PROBLEM DETAILS:
Among the entries below, only the lines from the one with "rotated,spoon/yellow,<187 272>,,<602 345>,150" through the one with "scaled,mug/brown,<476 192>,,<778 215>,x0.67" are to be retyped, exactly and without pictures.

MATERIAL SHOWN:
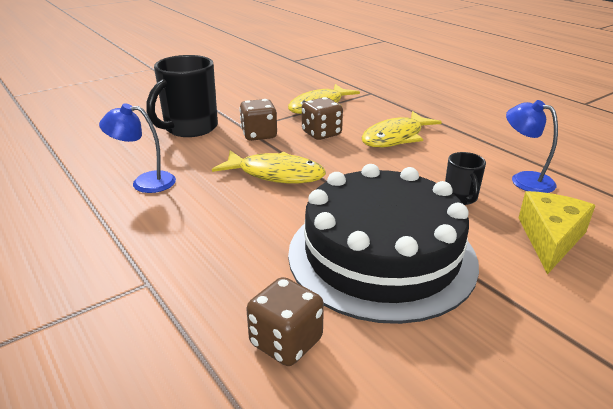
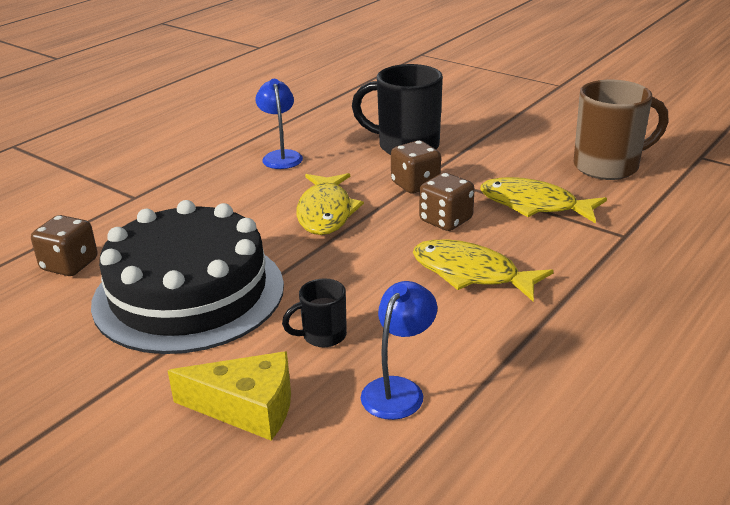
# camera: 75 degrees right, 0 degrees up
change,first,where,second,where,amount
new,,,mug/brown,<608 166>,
* * *
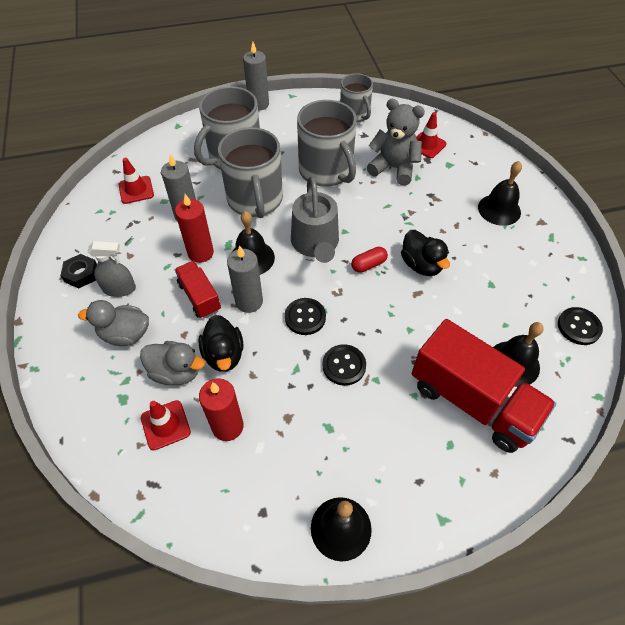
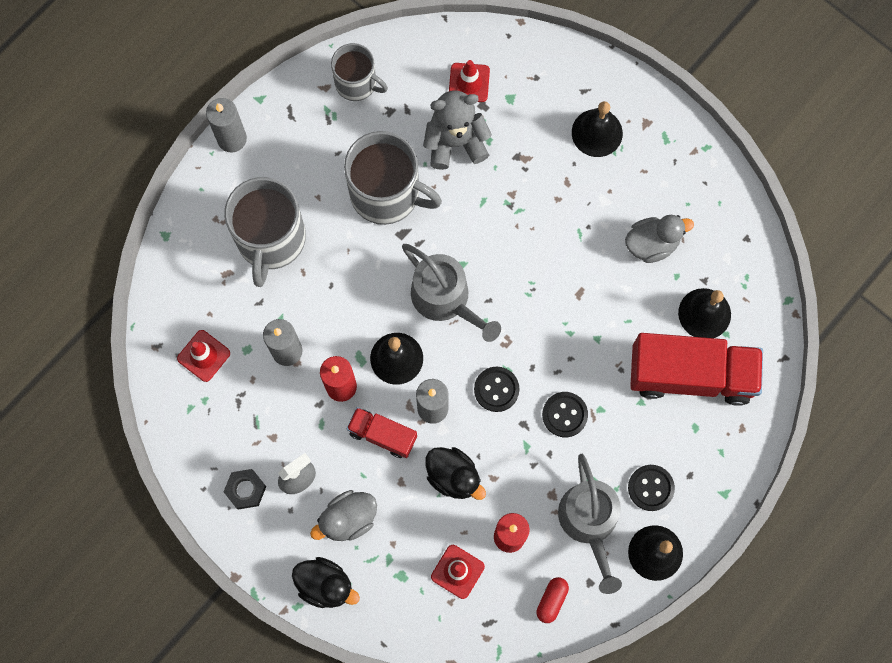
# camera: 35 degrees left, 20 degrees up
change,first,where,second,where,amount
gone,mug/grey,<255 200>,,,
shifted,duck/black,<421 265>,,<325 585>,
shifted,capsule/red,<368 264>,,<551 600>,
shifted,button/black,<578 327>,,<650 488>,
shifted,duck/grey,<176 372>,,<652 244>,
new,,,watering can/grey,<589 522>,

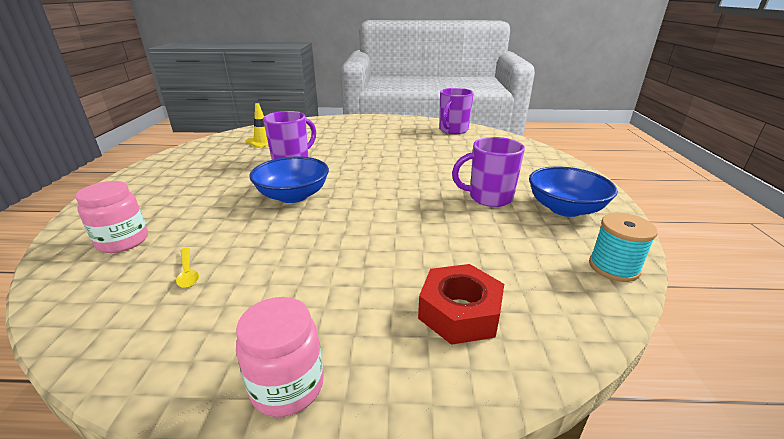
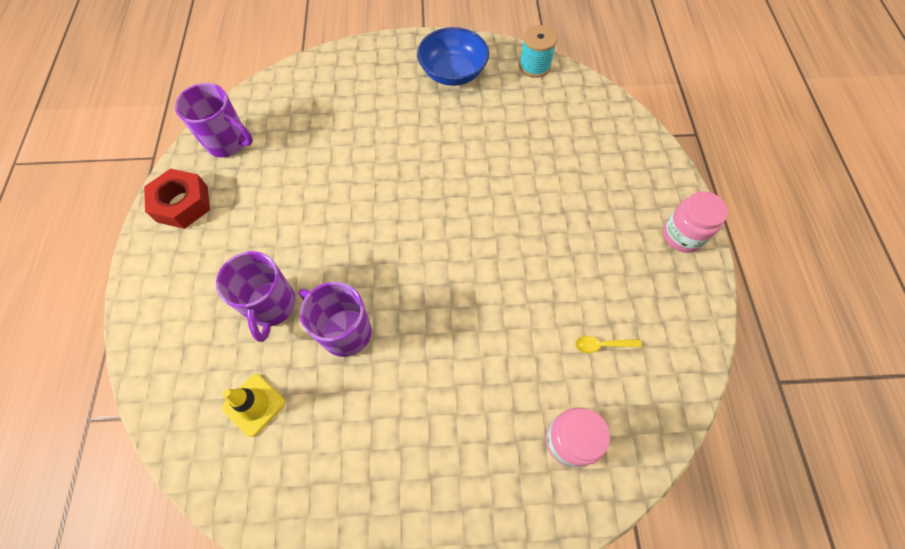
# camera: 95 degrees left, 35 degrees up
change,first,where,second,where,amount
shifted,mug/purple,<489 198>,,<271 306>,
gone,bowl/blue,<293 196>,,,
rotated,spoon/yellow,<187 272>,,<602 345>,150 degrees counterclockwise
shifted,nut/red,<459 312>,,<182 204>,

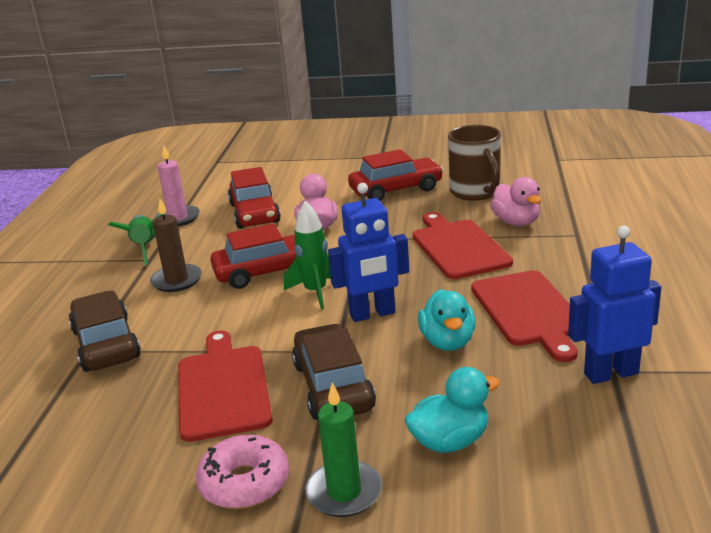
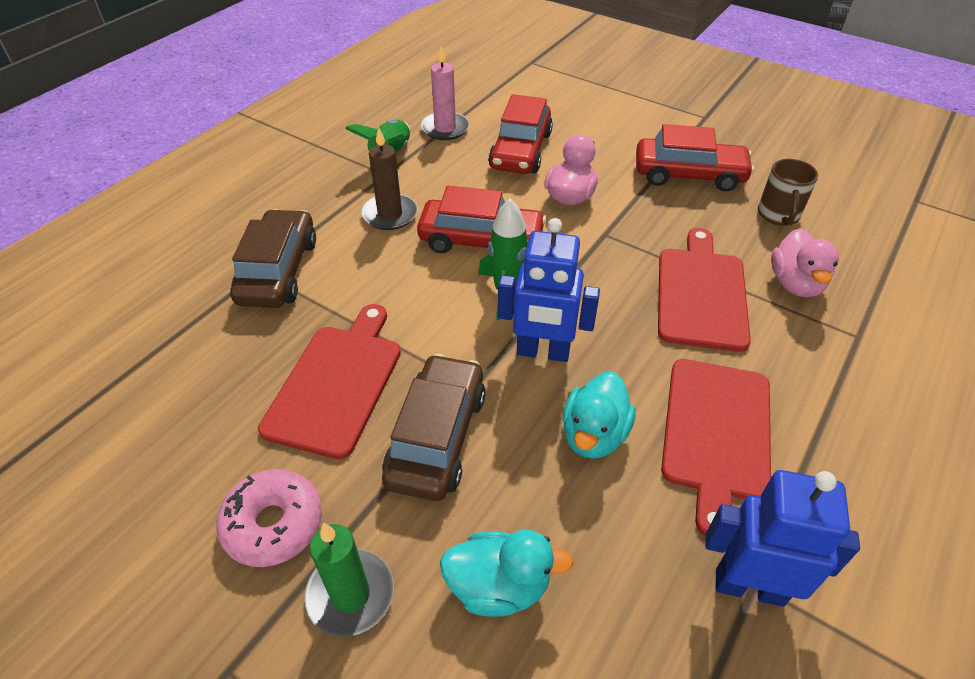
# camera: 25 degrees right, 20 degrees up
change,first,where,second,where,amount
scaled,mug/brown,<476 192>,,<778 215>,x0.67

SOLUTION TO THIS EXERCISE:
rotated,spoon/yellow,<187 272>,,<602 345>,150 degrees counterclockwise
shifted,nut/red,<459 312>,,<182 204>,

# camera: 25 degrees right, 20 degrees up
change,first,where,second,where,amount
scaled,mug/brown,<476 192>,,<778 215>,x0.67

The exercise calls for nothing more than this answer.